[Change detection data]
※
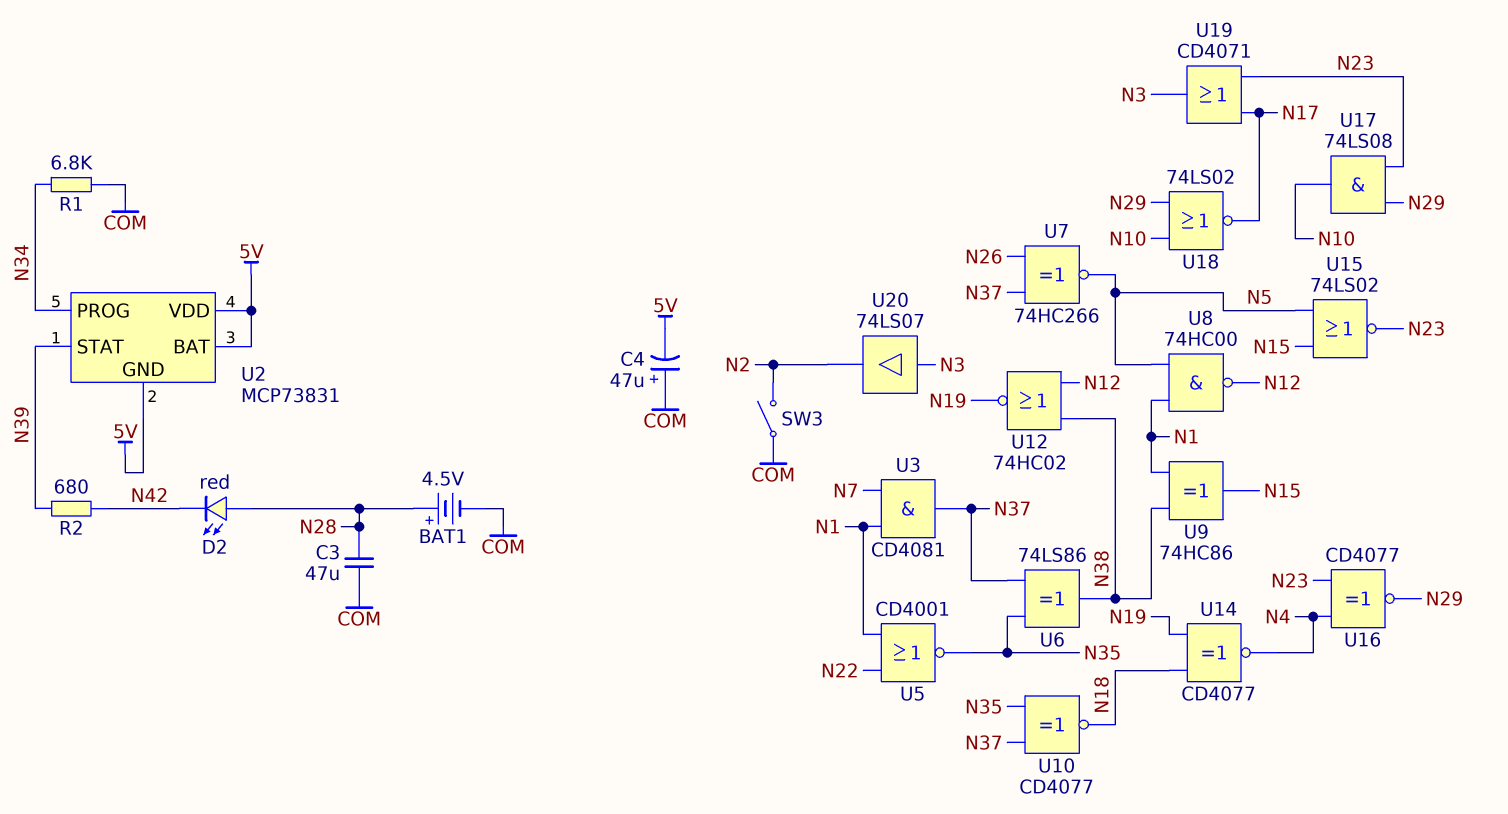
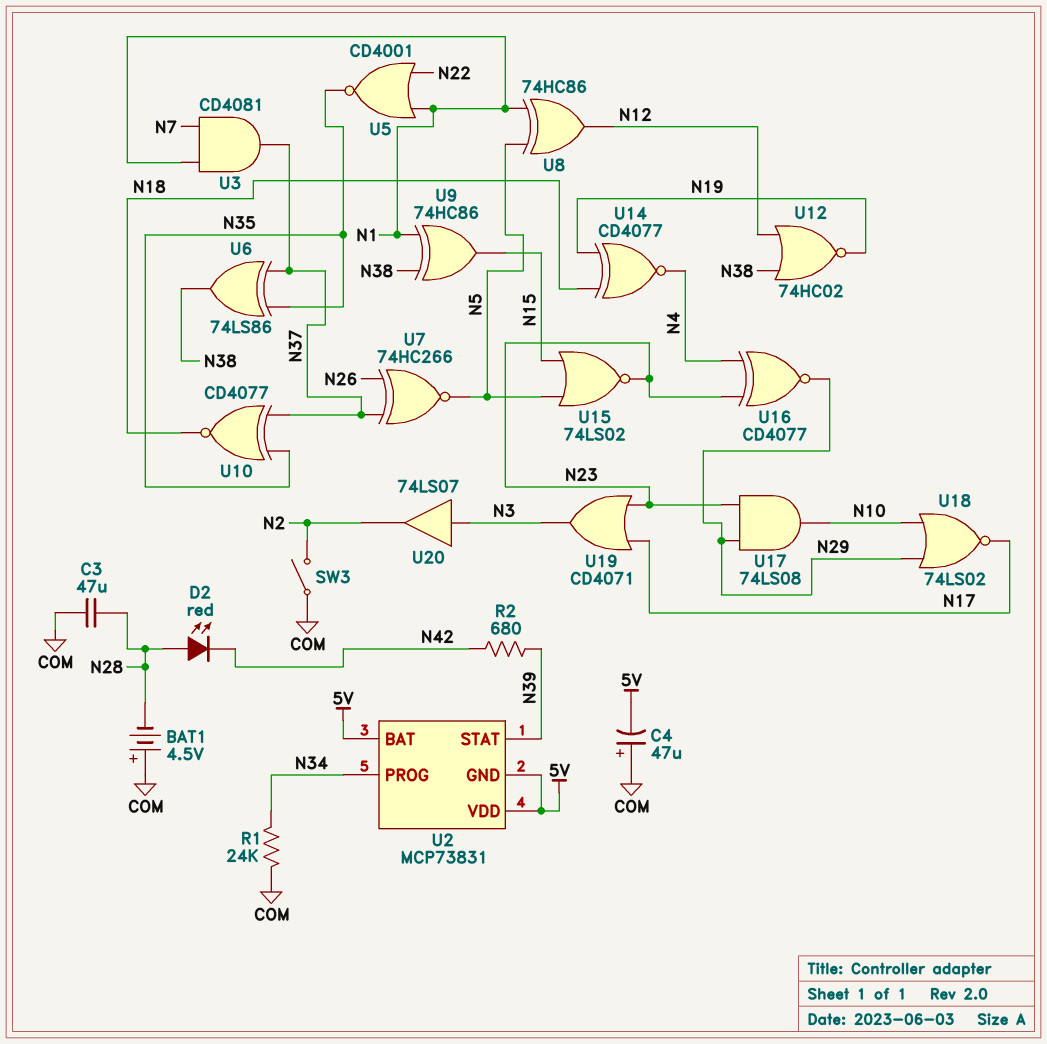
BAT1: 4.5V (plus N28, minus COM) -> 4.5V (plus COM, minus N28)
R1: 6.8k (COM, N34) -> 24k (COM, N34)
U8: NAND 74HC00 (in N1, in N5, out N12) -> XOR 74HC86 (in N1, in N5, out N12)

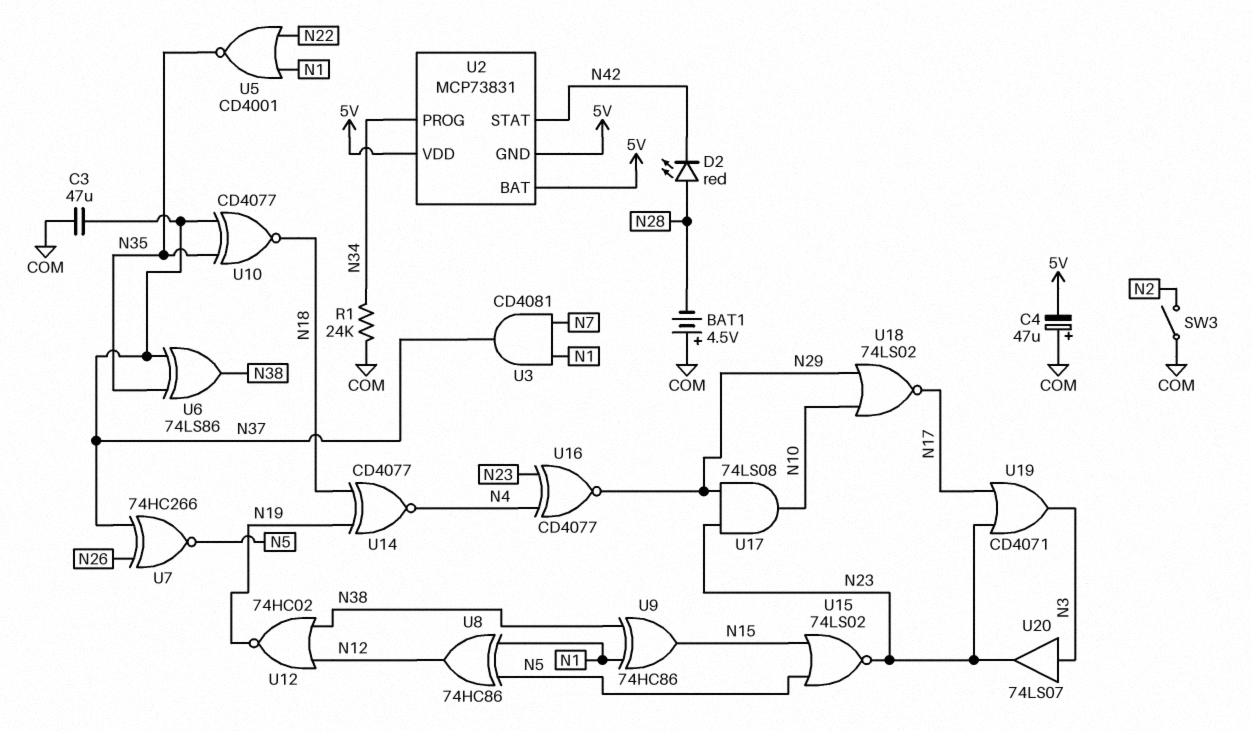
C3: 47uF (COM, N28) -> 47uF (COM, N37)
R2: 680 (N39, N42) -> none
U2 pin STAT: N39 -> N42
U20: buffer 74LS07 (in N3, out N2) -> buffer 74LS07 (in N3, out N23)

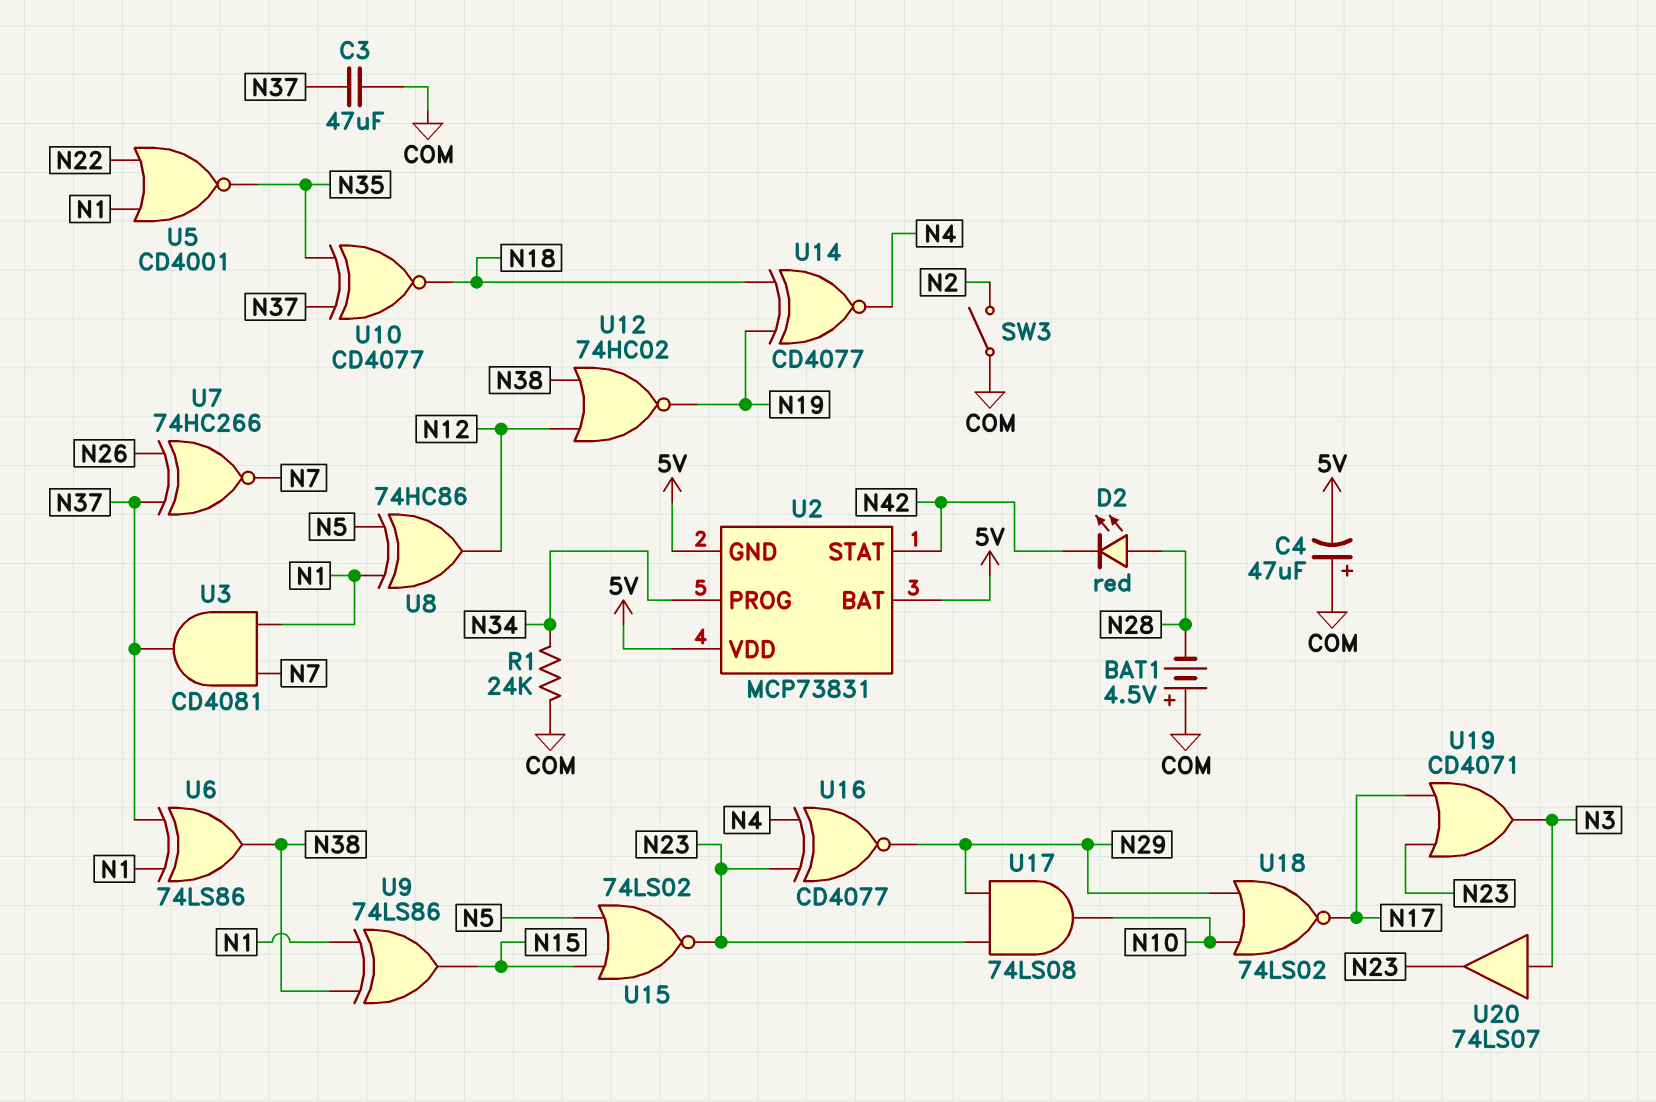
U6: XOR 74LS86 (in N35, in N37, out N38) -> XOR 74LS86 (in N1, in N37, out N38)
U7: XNOR 74HC266 (in N26, in N37, out N5) -> XNOR 74HC266 (in N26, in N37, out N7)
U9: XOR 74HC86 (in N1, in N38, out N15) -> XOR 74LS86 (in N1, in N38, out N15)

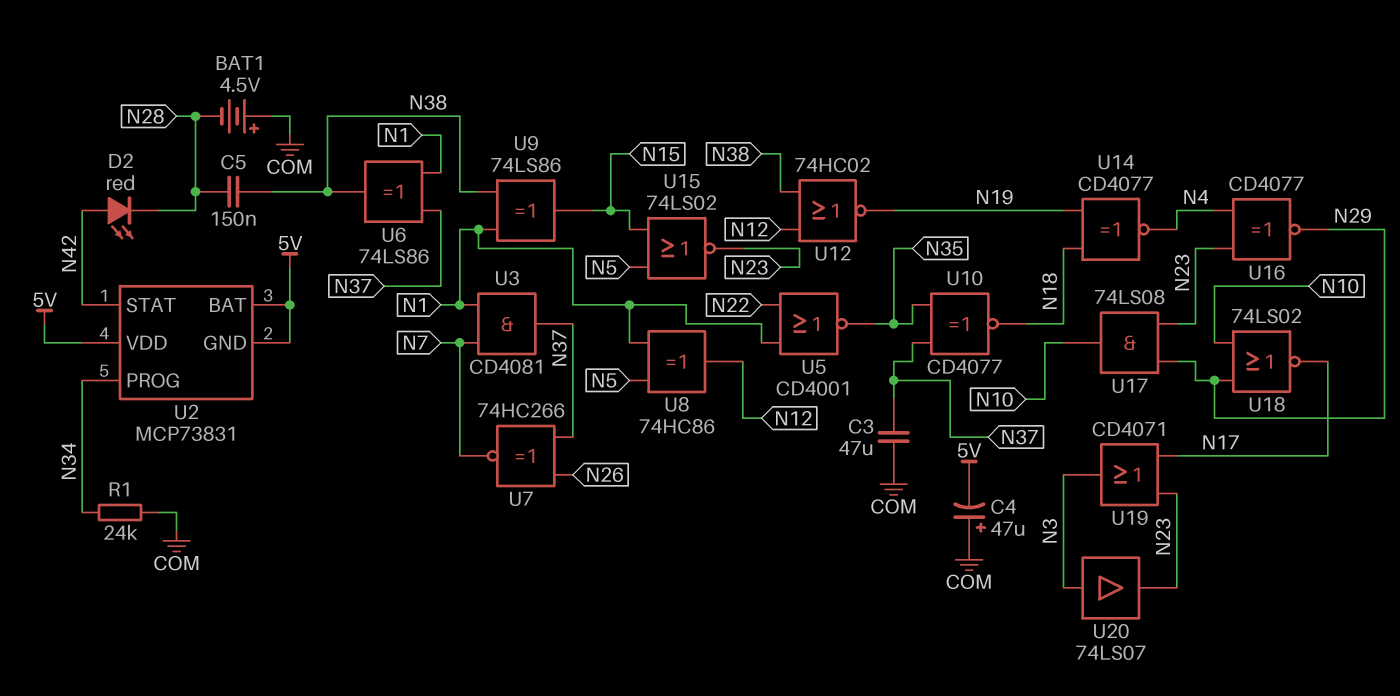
C5: none -> 150nF (N28, N38)
D2: LED red (A N28, K N42) -> LED red (A N42, K N28)
SW3: switch (COM, N2) -> none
※
▶ _About this task_
Across the records above, count the lines holding "none" and write down only that count.

▶ _Response to this exercise_
3